▶ [Required work]:
Look below for the line with "D103: diode 1N4004", and from there restate every line word for word until the entries end.

START Source information

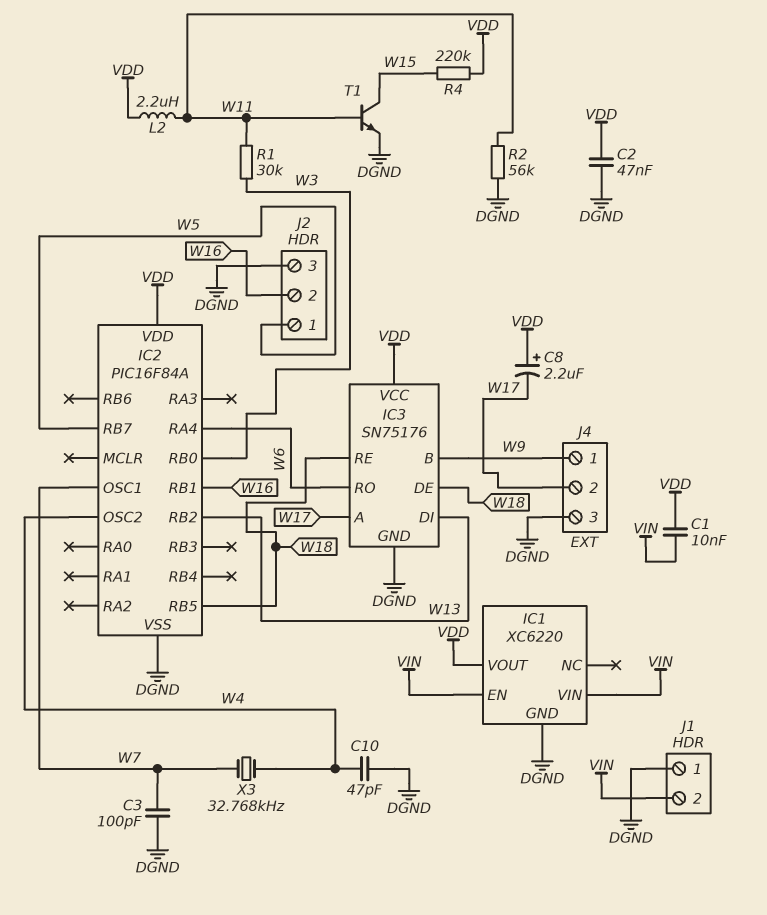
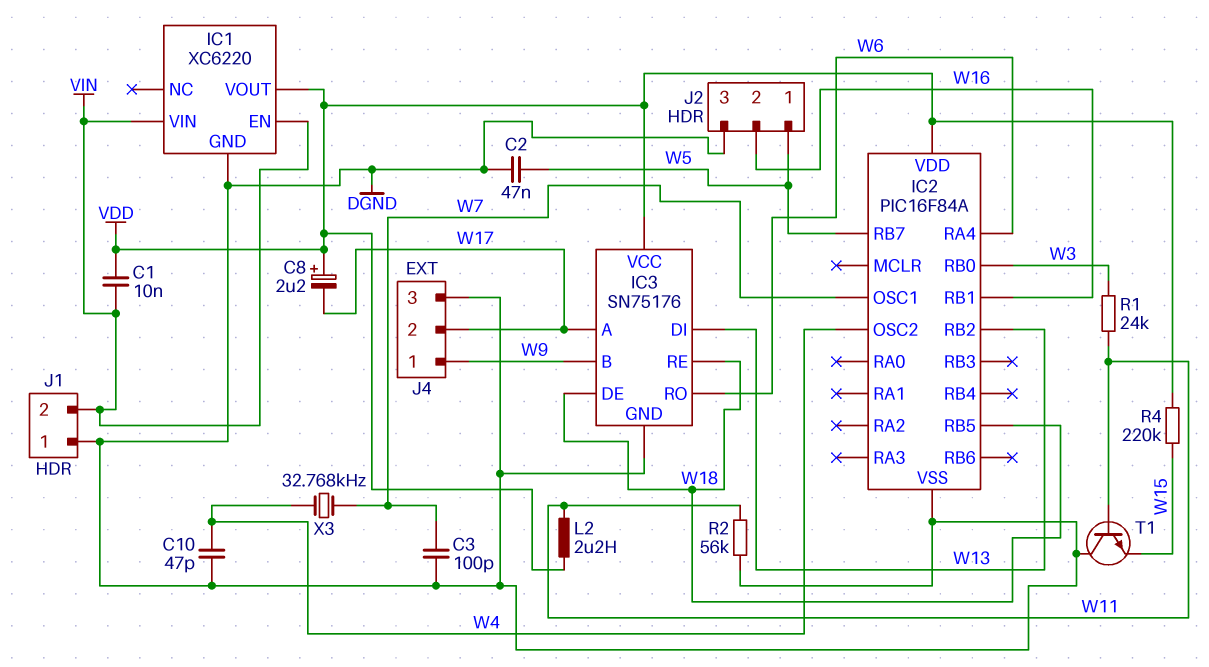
C2: 47nF (DGND, VDD) -> 47nF (DGND, W5)
R1: 30k (W3, W11) -> 24k (W3, W11)
T1: NPN (B W11, C W15, E DGND) -> NPN (B W11, C DGND, E W15)

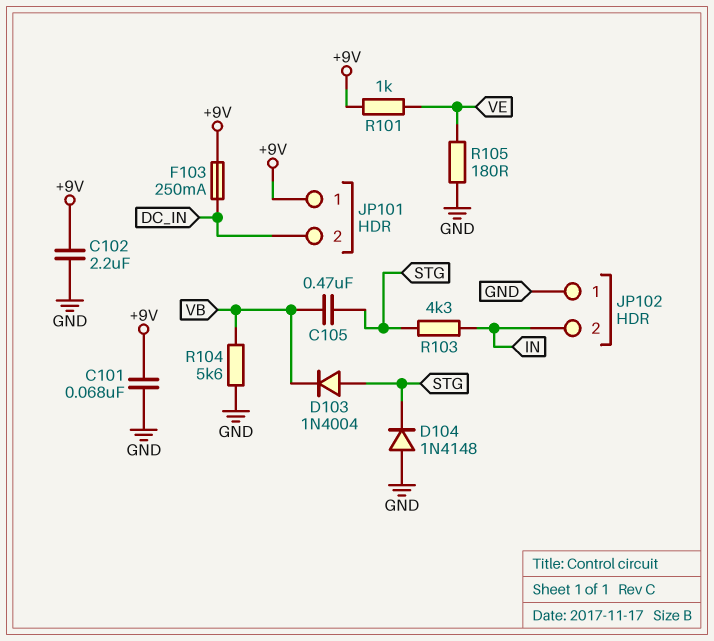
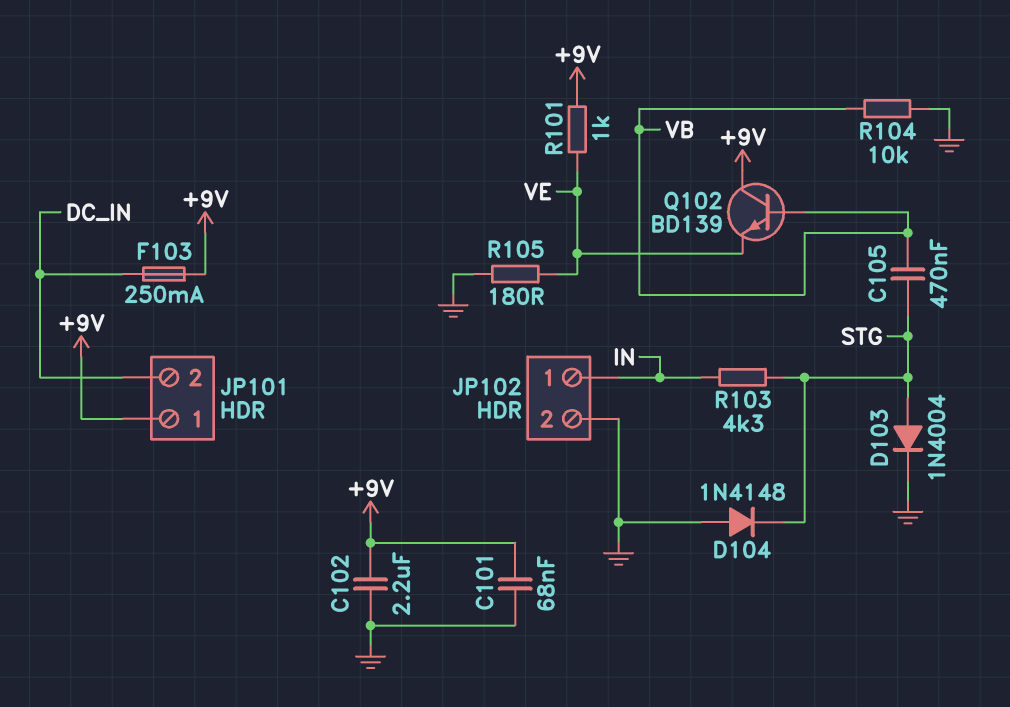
D103: diode 1N4004 (A STG, K VB) -> diode 1N4004 (A STG, K GND)
JP102 pin 1: GND -> IN
JP102 pin 2: IN -> GND
Q102: none -> NPN BD139 (B VB, C +9V, E VE)
R104: 5.6k (GND, VB) -> 10k (GND, VB)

END Source information

▶ [The answer]:
D103: diode 1N4004 (A STG, K VB) -> diode 1N4004 (A STG, K GND)
JP102 pin 1: GND -> IN
JP102 pin 2: IN -> GND
Q102: none -> NPN BD139 (B VB, C +9V, E VE)
R104: 5.6k (GND, VB) -> 10k (GND, VB)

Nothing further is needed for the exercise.